→ **TASK BRIEF**: Only the lines from the one with "yellow square: (1108, 1179)" to the end of the data below should be returned, each exactly as it stands.

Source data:
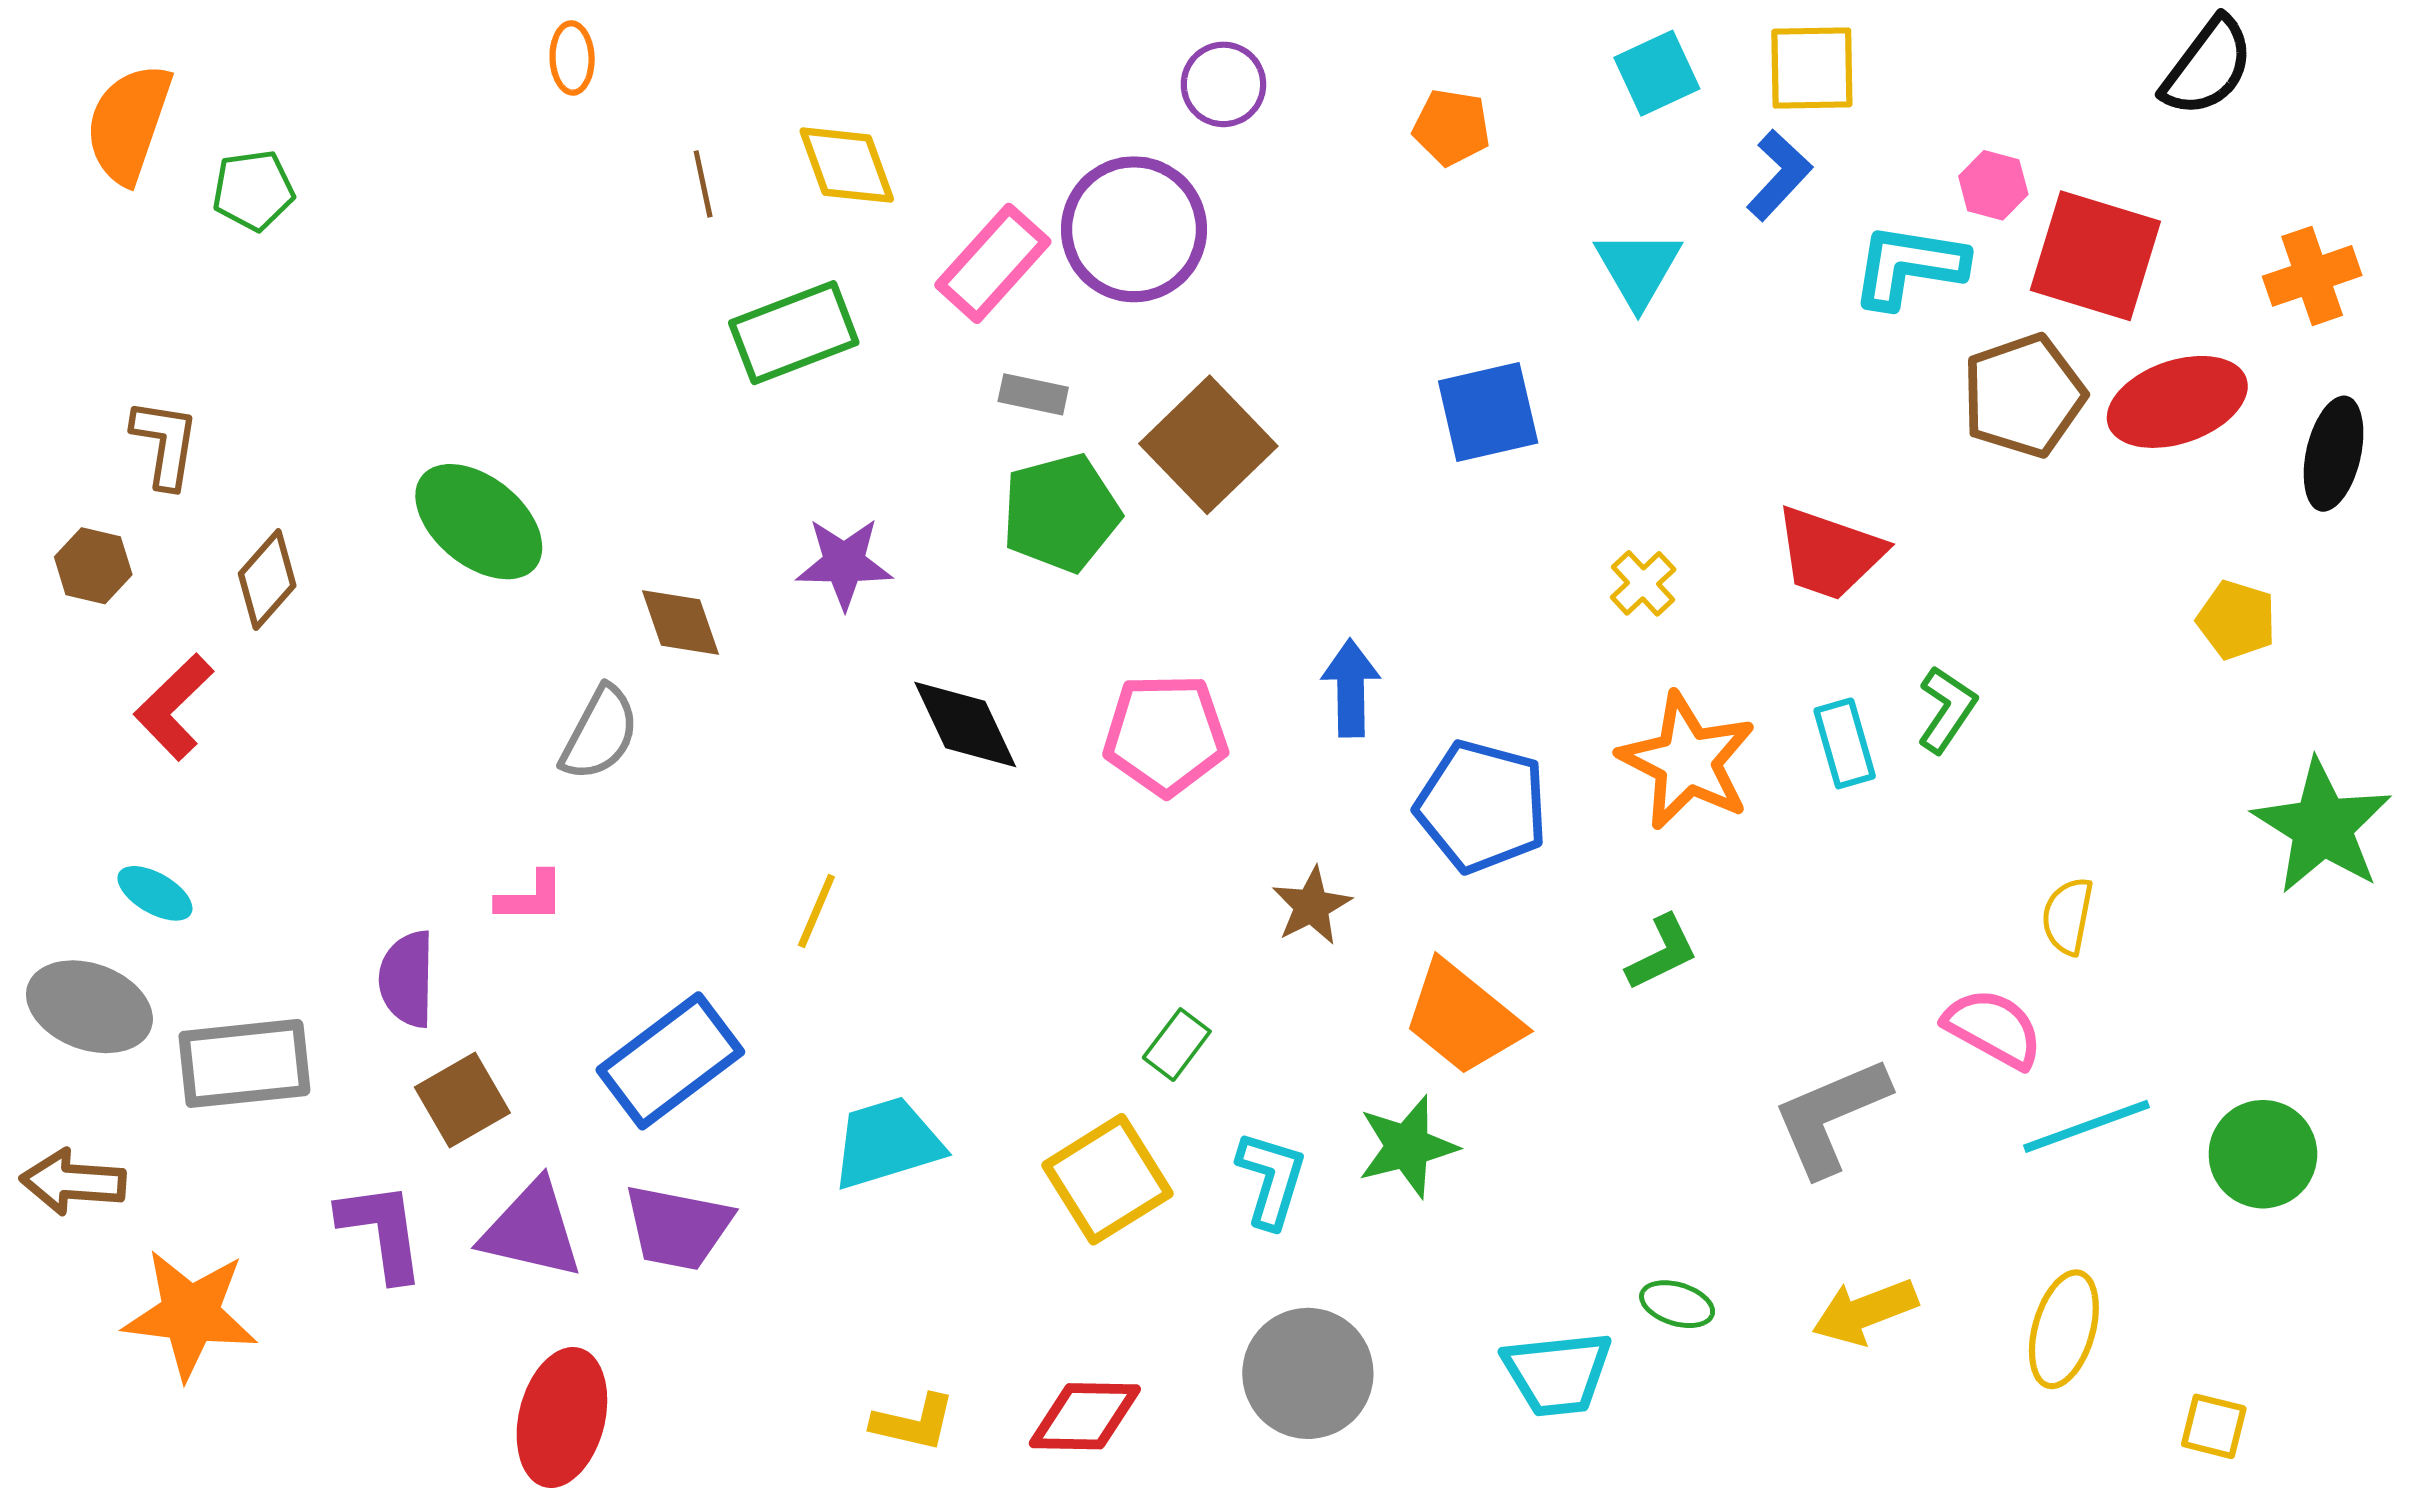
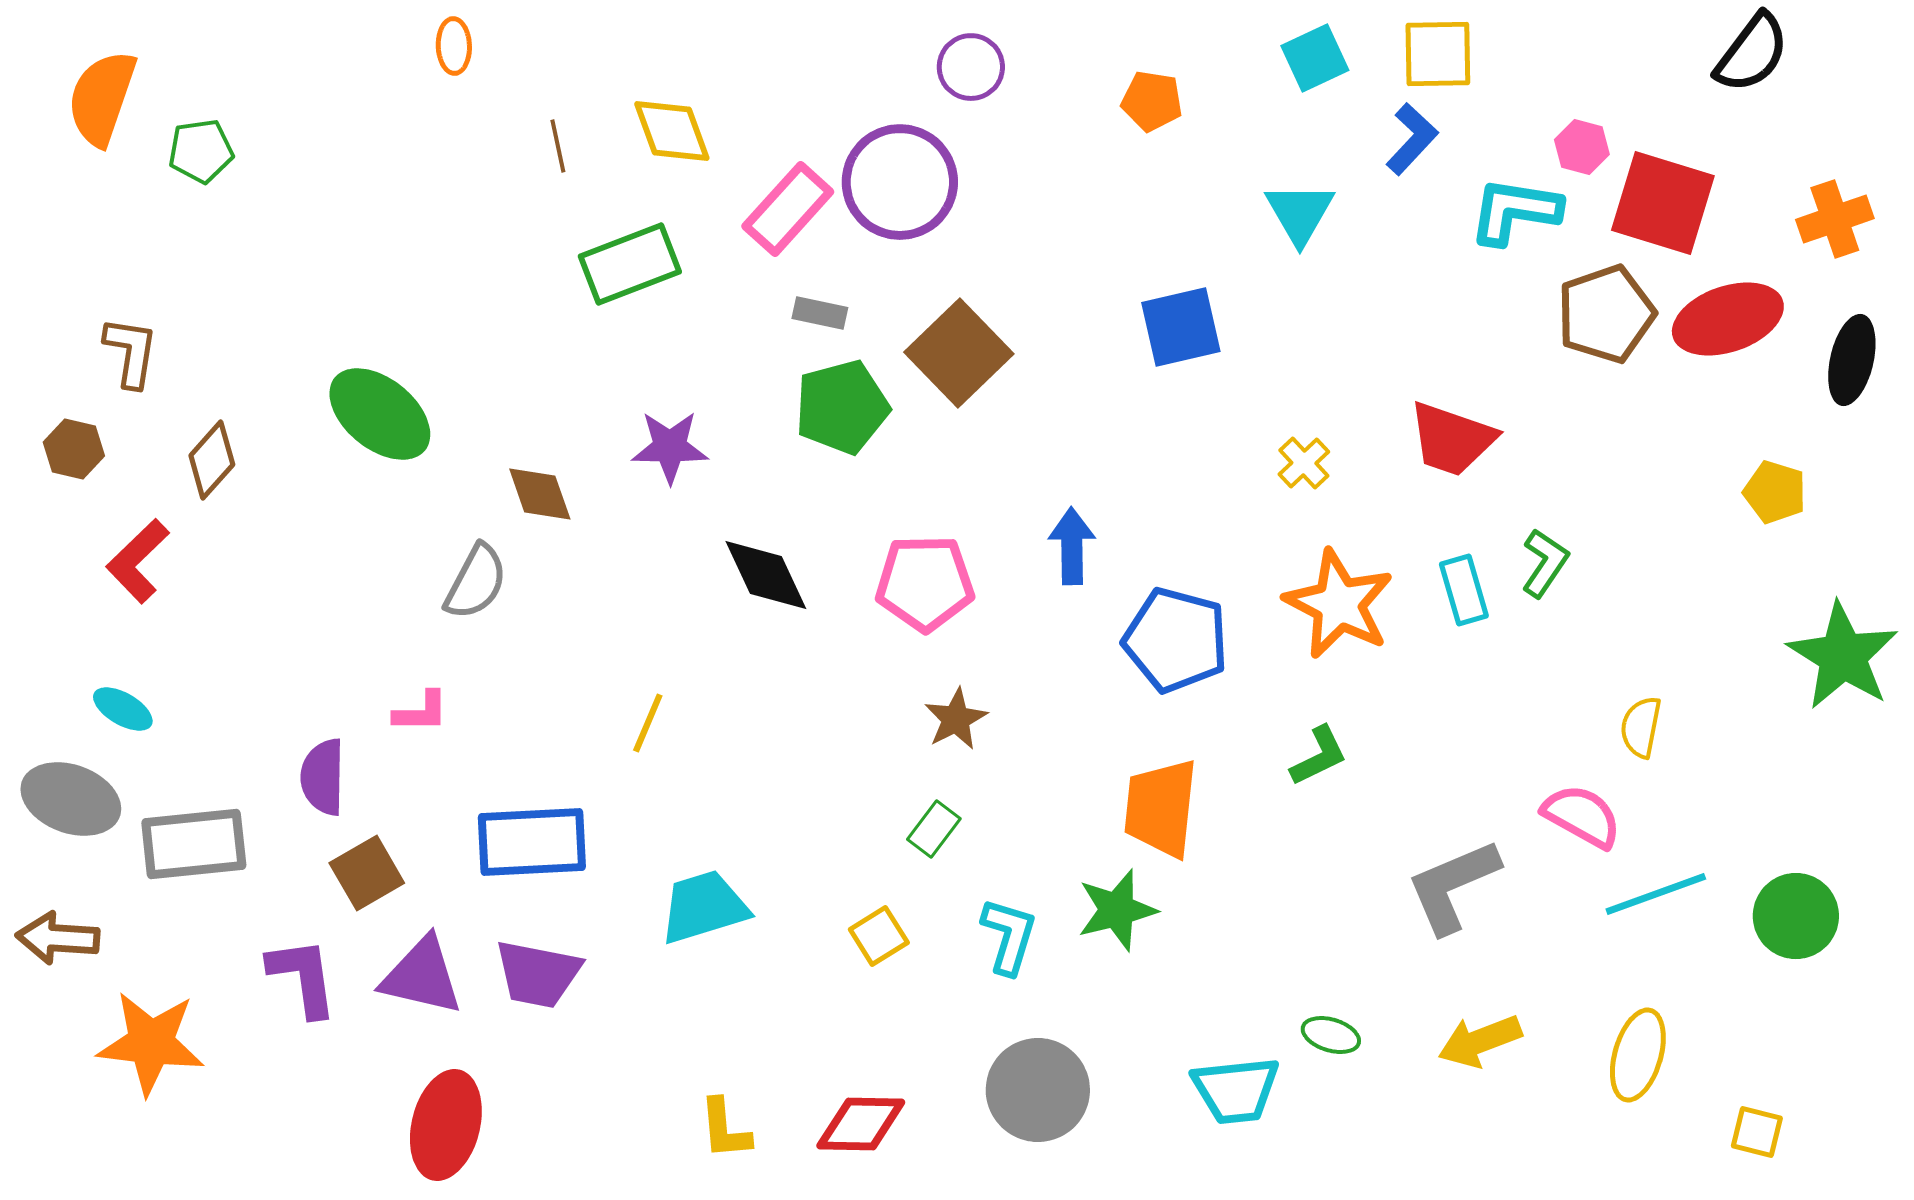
brown star: (1312, 906) -> (956, 719), moved
orange trapezoid: (1463, 1018) -> (1161, 808), turned 57
blue rectangle: (670, 1061) -> (532, 842), turned 34
yellow square: (1108, 1179) -> (879, 936), size x0.6
yellow L-shape: (914, 1423) -> (725, 1129), turned 72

→ **EXERCISE RESPONSE**:
yellow square: (1108, 1179) -> (879, 936), size x0.6
yellow L-shape: (914, 1423) -> (725, 1129), turned 72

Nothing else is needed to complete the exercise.